**Task description**
Pictures are to be left out, and the rest of the records reproduced exactly.

**Recorded information**
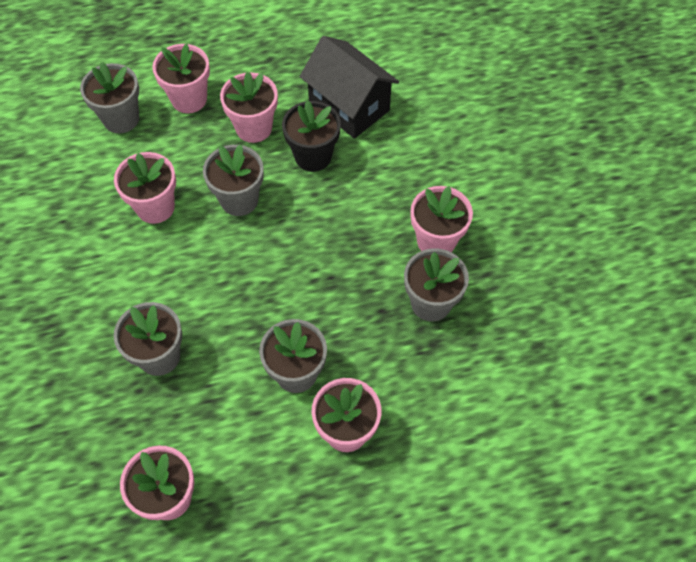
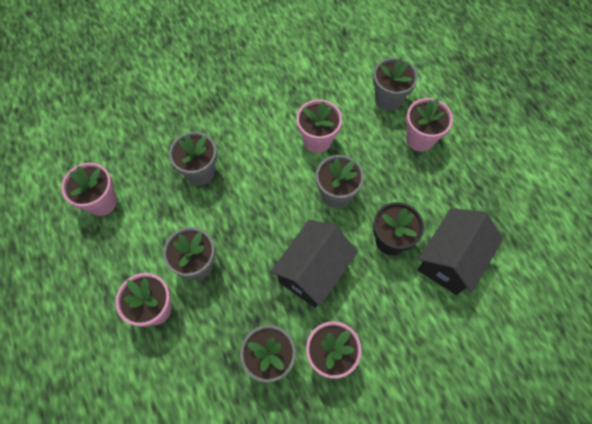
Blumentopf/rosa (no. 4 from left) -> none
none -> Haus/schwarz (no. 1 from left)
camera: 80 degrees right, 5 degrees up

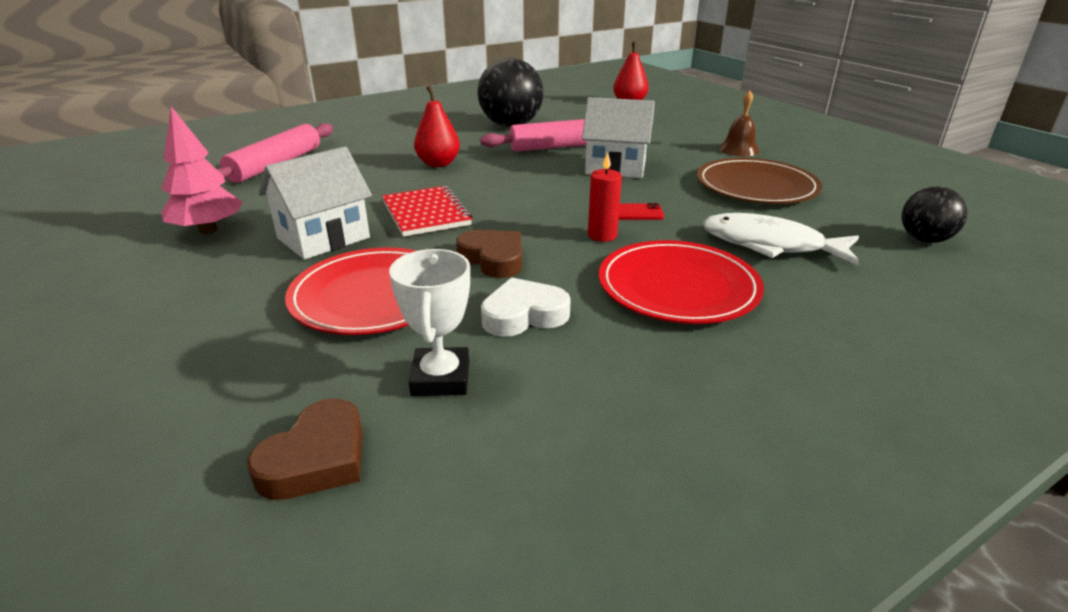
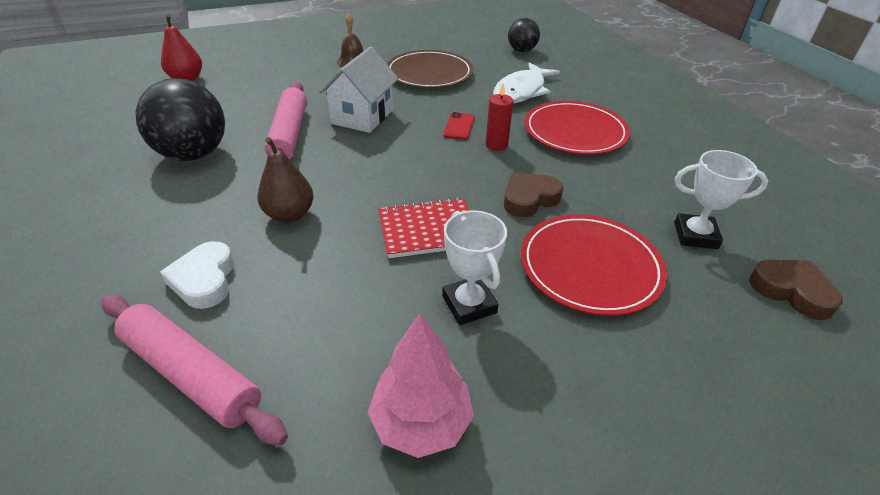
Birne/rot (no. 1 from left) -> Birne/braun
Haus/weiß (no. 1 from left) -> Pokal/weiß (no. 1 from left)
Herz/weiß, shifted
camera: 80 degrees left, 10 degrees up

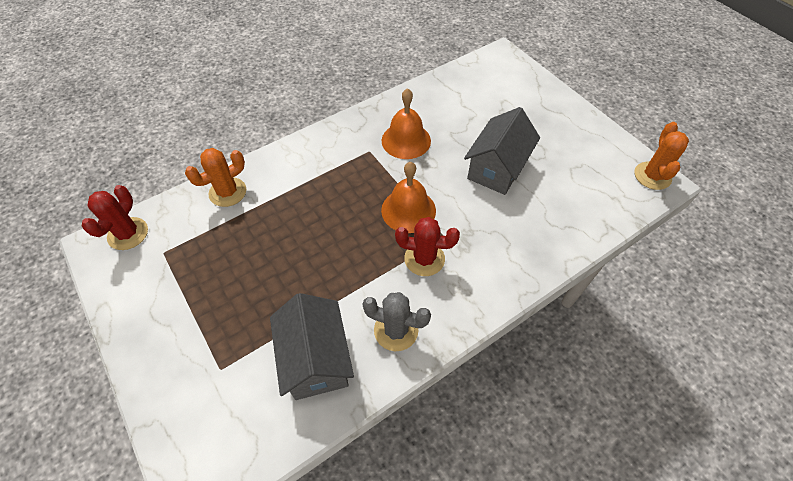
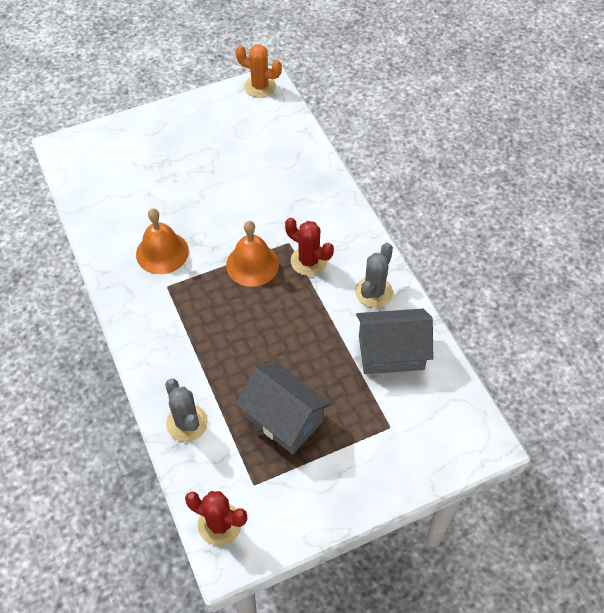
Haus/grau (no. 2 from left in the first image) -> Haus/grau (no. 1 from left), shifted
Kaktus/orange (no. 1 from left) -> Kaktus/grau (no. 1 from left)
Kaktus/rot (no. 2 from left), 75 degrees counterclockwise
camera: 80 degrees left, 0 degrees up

**Result for this exercise**
Blumentopf/rosa (no. 4 from left) -> none
none -> Haus/schwarz (no. 1 from left)
camera: 80 degrees right, 5 degrees up

Birne/rot (no. 1 from left) -> Birne/braun
Haus/weiß (no. 1 from left) -> Pokal/weiß (no. 1 from left)
Herz/weiß, shifted
camera: 80 degrees left, 10 degrees up

Haus/grau (no. 2 from left in the first image) -> Haus/grau (no. 1 from left), shifted
Kaktus/orange (no. 1 from left) -> Kaktus/grau (no. 1 from left)
Kaktus/rot (no. 2 from left), 75 degrees counterclockwise
camera: 80 degrees left, 0 degrees up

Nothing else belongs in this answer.